Data lines -
=====
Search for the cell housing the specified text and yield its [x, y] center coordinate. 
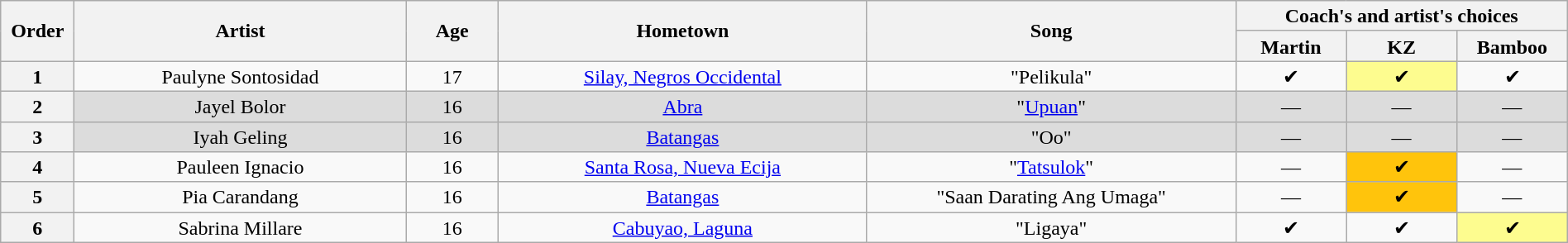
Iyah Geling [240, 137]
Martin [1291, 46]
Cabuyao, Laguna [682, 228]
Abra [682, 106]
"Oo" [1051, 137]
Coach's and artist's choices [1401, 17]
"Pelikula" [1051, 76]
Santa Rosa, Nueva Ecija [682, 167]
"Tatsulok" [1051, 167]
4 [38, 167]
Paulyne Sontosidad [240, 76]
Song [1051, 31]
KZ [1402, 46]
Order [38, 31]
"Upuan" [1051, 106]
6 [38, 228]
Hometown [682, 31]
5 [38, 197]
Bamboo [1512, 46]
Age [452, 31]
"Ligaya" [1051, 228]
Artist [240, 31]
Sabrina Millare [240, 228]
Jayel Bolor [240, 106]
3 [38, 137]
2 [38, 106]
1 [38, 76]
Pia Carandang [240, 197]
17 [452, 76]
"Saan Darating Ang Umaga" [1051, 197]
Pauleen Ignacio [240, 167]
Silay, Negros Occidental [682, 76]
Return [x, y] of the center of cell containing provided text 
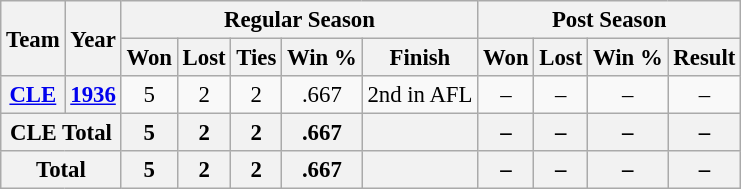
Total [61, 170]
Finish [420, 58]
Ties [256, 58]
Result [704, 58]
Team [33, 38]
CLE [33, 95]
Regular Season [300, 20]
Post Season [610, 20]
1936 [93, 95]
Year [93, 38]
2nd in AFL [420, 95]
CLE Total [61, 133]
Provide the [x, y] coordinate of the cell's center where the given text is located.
=====
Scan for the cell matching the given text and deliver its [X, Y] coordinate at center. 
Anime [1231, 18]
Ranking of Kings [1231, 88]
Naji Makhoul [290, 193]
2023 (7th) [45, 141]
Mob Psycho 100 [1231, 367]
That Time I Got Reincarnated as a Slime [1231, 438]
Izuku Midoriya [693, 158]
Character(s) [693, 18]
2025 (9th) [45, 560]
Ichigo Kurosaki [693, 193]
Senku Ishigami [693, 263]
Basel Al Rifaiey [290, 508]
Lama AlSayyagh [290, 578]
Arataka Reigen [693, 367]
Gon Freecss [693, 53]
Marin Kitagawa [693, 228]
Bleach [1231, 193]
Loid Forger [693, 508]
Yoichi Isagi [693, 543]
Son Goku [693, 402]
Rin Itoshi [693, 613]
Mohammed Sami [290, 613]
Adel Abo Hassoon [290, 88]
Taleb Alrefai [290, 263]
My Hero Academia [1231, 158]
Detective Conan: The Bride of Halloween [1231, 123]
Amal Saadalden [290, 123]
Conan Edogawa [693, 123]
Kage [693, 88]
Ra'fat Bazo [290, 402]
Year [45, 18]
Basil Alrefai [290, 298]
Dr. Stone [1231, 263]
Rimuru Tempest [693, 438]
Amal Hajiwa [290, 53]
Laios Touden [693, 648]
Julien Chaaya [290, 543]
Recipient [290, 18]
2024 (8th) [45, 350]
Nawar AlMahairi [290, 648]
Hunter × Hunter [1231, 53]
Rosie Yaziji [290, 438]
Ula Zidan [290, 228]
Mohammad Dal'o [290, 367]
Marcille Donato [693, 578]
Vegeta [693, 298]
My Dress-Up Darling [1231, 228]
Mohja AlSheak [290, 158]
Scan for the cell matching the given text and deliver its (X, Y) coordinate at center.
=====
Short exercise - Print the records that run from the line containing "Search for the" through the line containing "Provide the [x, y]", including both of those lines, and leave the pictures out of your answer.

Output for this task -
Search for the cell housing the specified text and yield its [x, y] center coordinate. 
Iyah Geling [240, 137]
Martin [1291, 46]
Cabuyao, Laguna [682, 228]
Abra [682, 106]
"Oo" [1051, 137]
Coach's and artist's choices [1401, 17]
"Pelikula" [1051, 76]
Santa Rosa, Nueva Ecija [682, 167]
"Tatsulok" [1051, 167]
4 [38, 167]
Paulyne Sontosidad [240, 76]
Song [1051, 31]
KZ [1402, 46]
Order [38, 31]
"Upuan" [1051, 106]
6 [38, 228]
Hometown [682, 31]
5 [38, 197]
Bamboo [1512, 46]
Age [452, 31]
"Ligaya" [1051, 228]
Artist [240, 31]
Sabrina Millare [240, 228]
Jayel Bolor [240, 106]
3 [38, 137]
2 [38, 106]
1 [38, 76]
Pia Carandang [240, 197]
17 [452, 76]
"Saan Darating Ang Umaga" [1051, 197]
Pauleen Ignacio [240, 167]
Silay, Negros Occidental [682, 76]
Return [x, y] of the center of cell containing provided text 
Total [61, 170]
Finish [420, 58]
Ties [256, 58]
Result [704, 58]
Team [33, 38]
CLE [33, 95]
Regular Season [300, 20]
Post Season [610, 20]
1936 [93, 95]
Year [93, 38]
2nd in AFL [420, 95]
CLE Total [61, 133]
Provide the [x, y] coordinate of the cell's center where the given text is located.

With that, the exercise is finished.